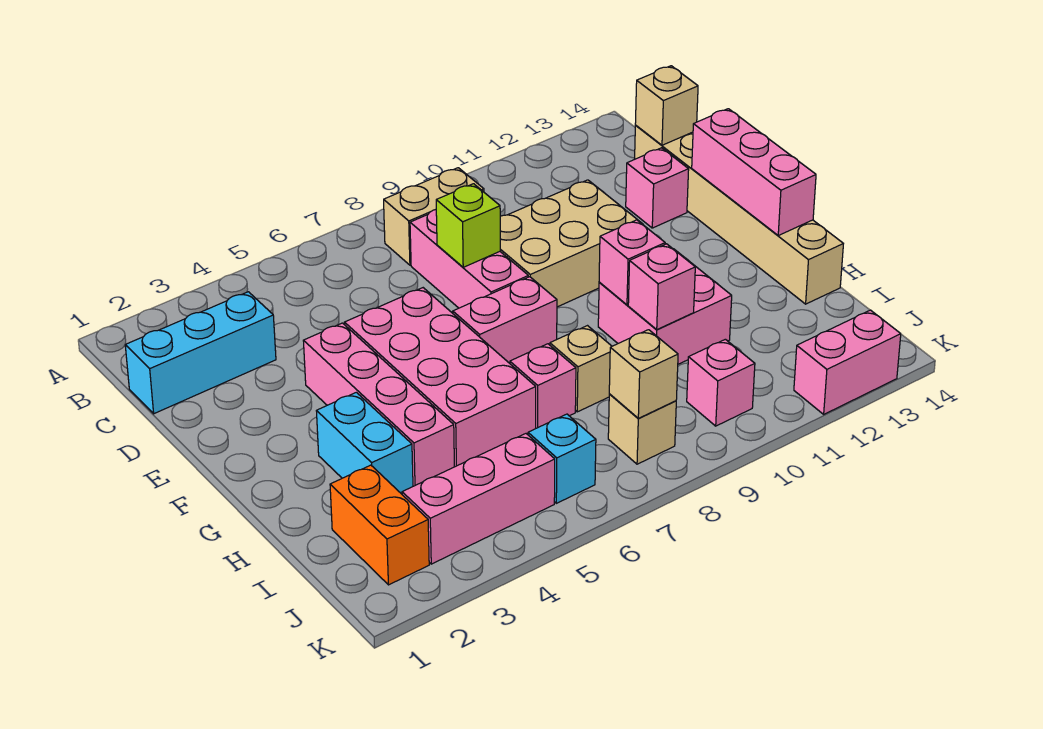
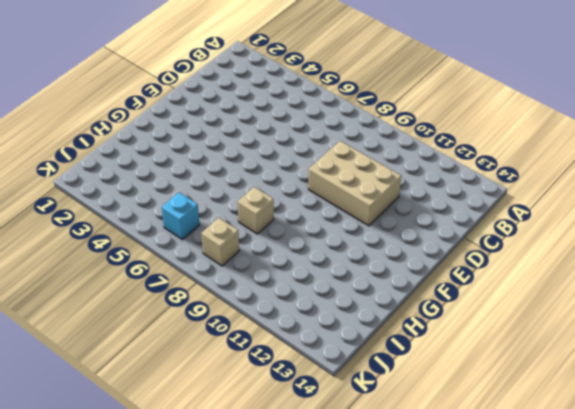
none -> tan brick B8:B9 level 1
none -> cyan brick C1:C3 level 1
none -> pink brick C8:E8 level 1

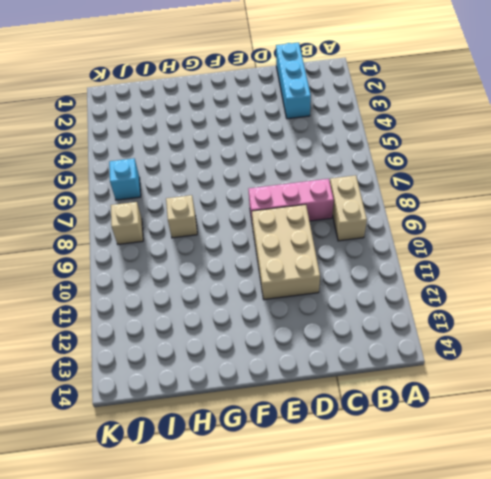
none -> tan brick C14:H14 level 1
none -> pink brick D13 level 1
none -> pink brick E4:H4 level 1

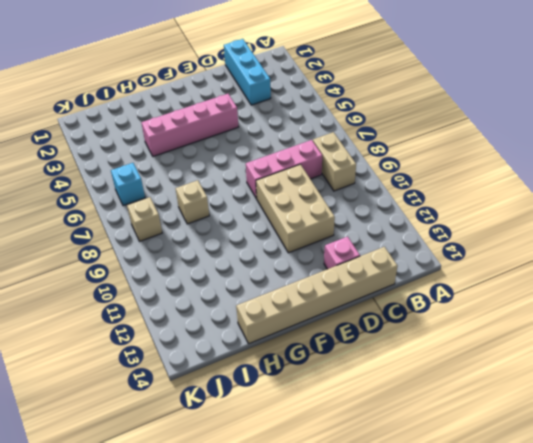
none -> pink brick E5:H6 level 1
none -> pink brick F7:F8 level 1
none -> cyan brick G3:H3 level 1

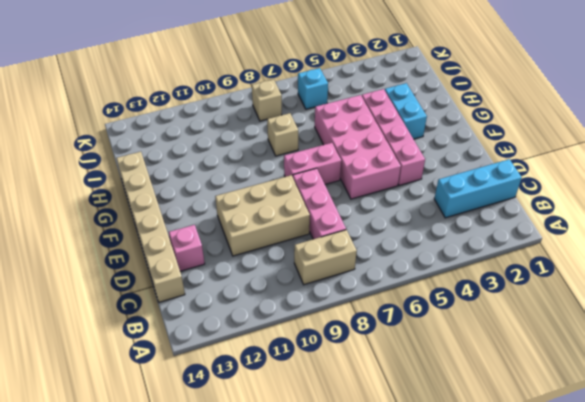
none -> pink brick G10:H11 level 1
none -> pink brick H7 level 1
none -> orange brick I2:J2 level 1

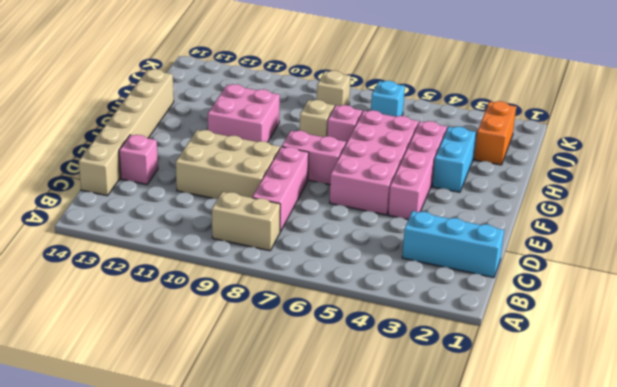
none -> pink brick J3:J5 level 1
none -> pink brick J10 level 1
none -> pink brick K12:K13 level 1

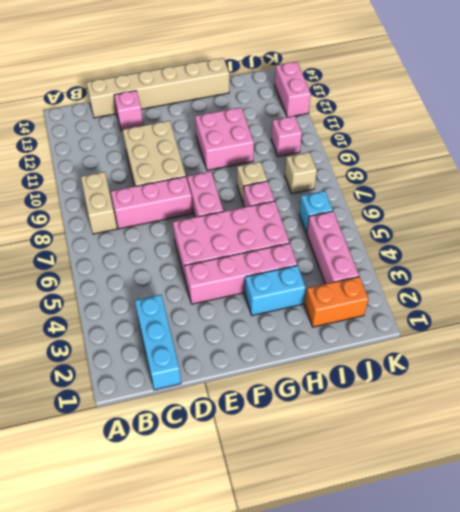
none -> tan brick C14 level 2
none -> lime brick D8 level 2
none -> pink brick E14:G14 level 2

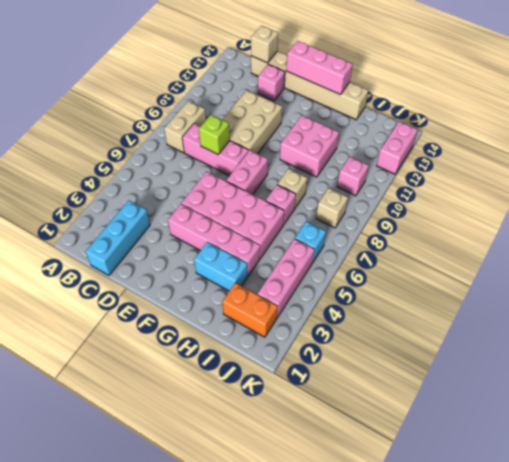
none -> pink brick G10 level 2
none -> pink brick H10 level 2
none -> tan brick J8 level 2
┄┄┄┄┄┄┄┄┄┄
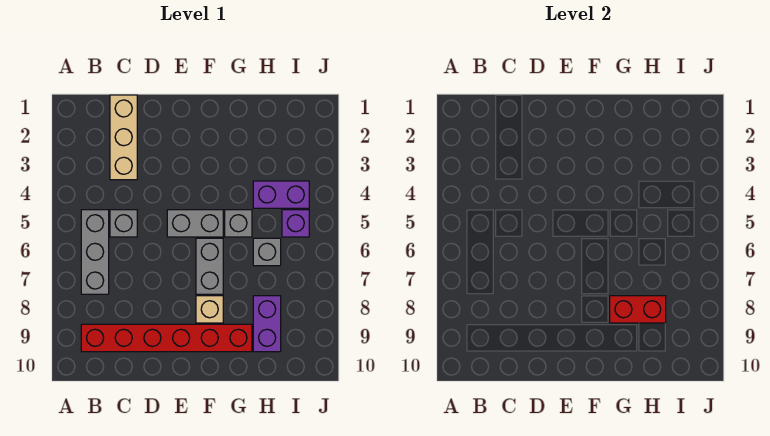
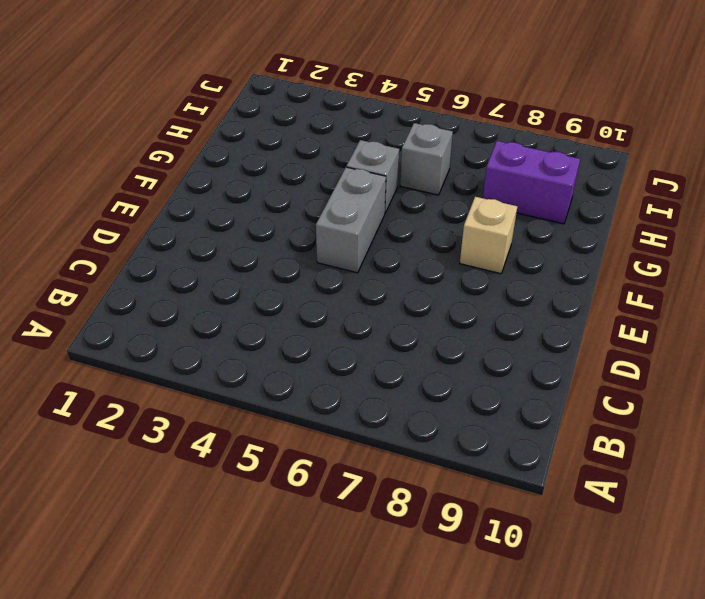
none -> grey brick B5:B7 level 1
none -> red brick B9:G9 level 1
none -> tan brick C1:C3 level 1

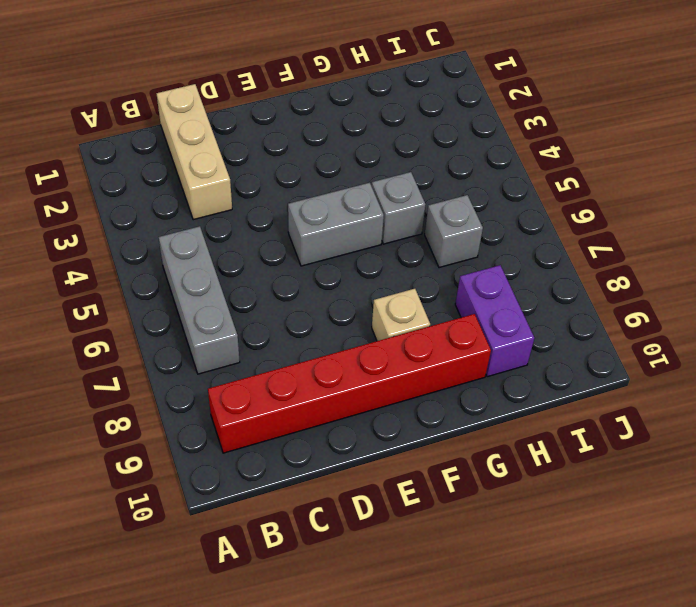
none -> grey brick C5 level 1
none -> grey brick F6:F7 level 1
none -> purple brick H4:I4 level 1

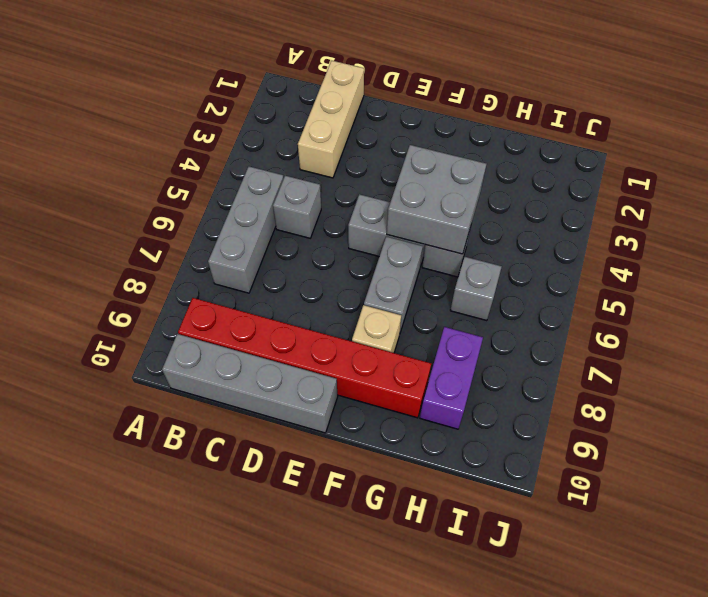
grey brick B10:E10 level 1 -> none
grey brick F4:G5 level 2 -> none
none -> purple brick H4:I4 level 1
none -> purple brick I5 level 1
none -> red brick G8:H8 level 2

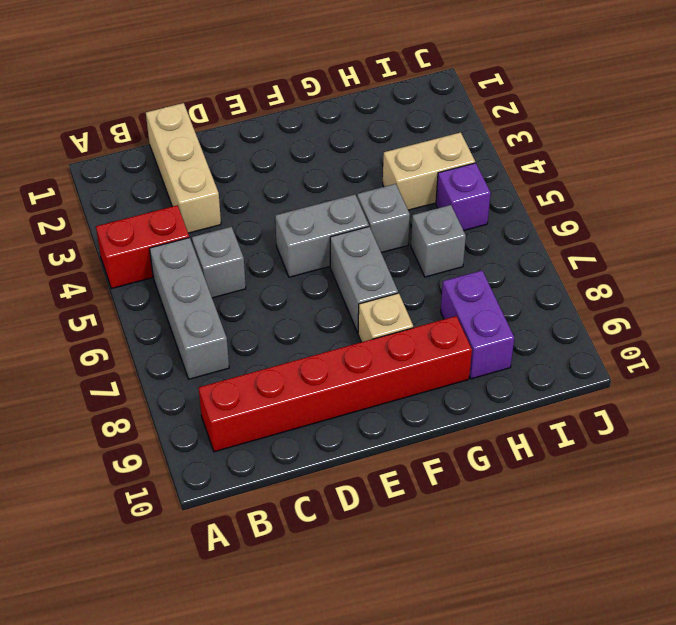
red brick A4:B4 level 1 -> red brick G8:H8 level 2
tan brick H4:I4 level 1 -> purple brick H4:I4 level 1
┄┄┄┄┄┄┄┄┄┄
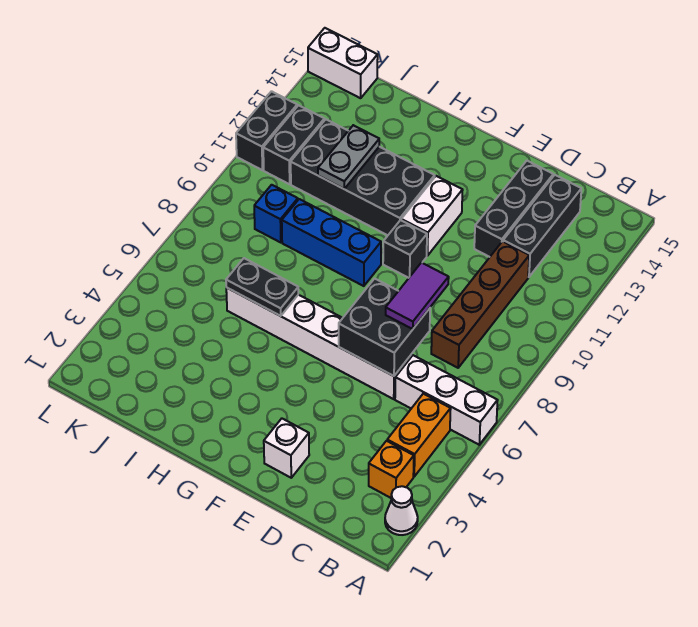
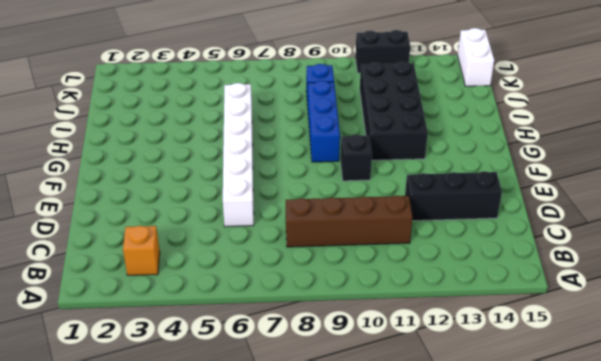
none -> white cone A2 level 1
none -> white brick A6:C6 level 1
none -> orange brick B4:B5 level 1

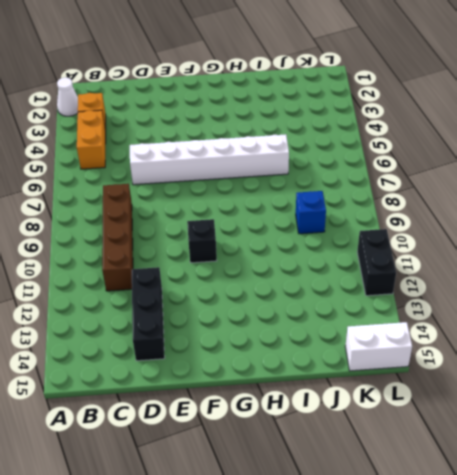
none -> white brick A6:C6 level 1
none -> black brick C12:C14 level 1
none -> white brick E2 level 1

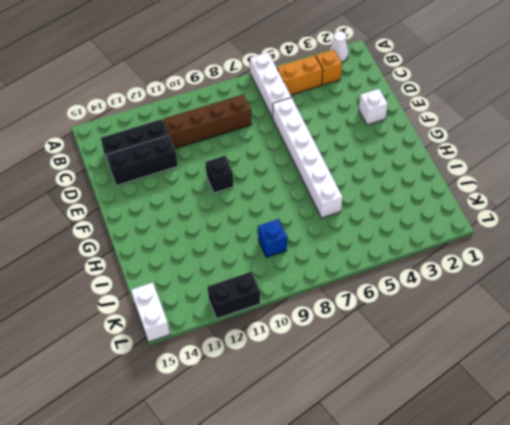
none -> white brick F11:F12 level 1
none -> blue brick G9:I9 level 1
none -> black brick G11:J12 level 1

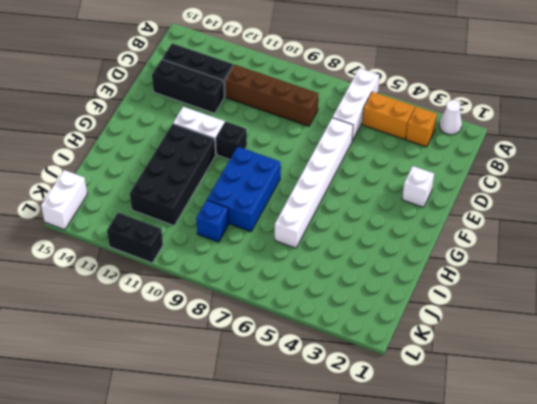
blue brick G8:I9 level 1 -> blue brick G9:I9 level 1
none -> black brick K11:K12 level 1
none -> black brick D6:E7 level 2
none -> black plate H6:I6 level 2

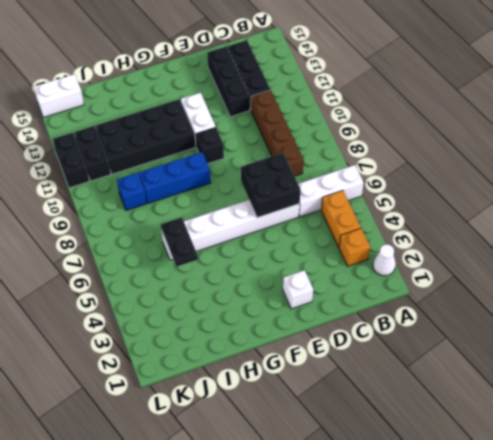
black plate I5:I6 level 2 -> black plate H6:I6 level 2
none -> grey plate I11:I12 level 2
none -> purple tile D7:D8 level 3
┄┄┄┄┄┄┄┄┄┄
Word for word, write out the lines above running from the one with "none -> pink brick D13 level 1" up to and including the one with "none -> tan brick J8 level 2". Drop any picture.

none -> pink brick D13 level 1
none -> pink brick E4:H4 level 1

none -> pink brick E5:H6 level 1
none -> pink brick F7:F8 level 1
none -> cyan brick G3:H3 level 1

none -> pink brick G10:H11 level 1
none -> pink brick H7 level 1
none -> orange brick I2:J2 level 1

none -> pink brick J3:J5 level 1
none -> pink brick J10 level 1
none -> pink brick K12:K13 level 1

none -> tan brick C14 level 2
none -> lime brick D8 level 2
none -> pink brick E14:G14 level 2

none -> pink brick G10 level 2
none -> pink brick H10 level 2
none -> tan brick J8 level 2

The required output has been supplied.